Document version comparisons
--------------------
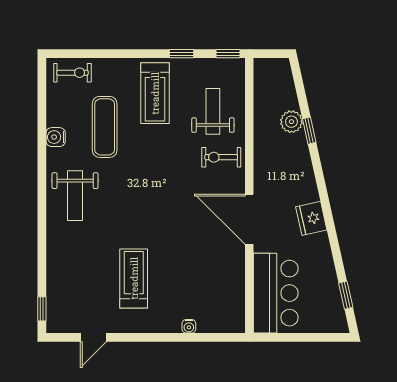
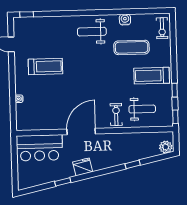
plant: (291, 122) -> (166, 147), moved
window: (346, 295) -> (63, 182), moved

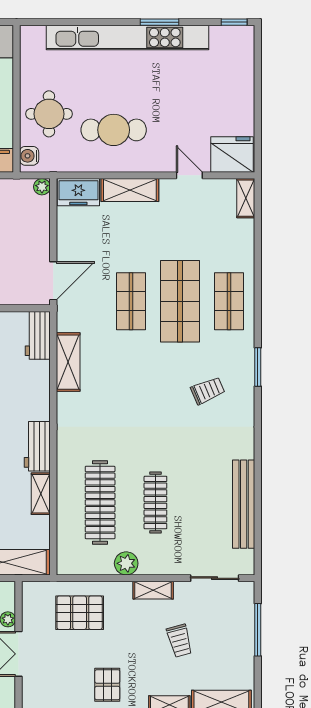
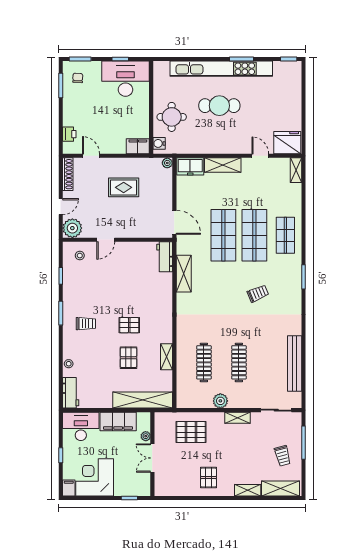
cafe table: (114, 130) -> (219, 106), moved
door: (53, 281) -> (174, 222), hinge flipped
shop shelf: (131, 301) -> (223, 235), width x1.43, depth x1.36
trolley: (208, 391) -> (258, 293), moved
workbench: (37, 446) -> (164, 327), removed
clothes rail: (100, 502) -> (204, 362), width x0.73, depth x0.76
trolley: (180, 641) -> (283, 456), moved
--------------------
§ Assigned task:
Pictures stay out of the copy; please restate every record above exactly.

§ Exercise answer:
plant: (291, 122) -> (166, 147), moved
window: (346, 295) -> (63, 182), moved

cafe table: (114, 130) -> (219, 106), moved
door: (53, 281) -> (174, 222), hinge flipped
shop shelf: (131, 301) -> (223, 235), width x1.43, depth x1.36
trolley: (208, 391) -> (258, 293), moved
workbench: (37, 446) -> (164, 327), removed
clothes rail: (100, 502) -> (204, 362), width x0.73, depth x0.76
trolley: (180, 641) -> (283, 456), moved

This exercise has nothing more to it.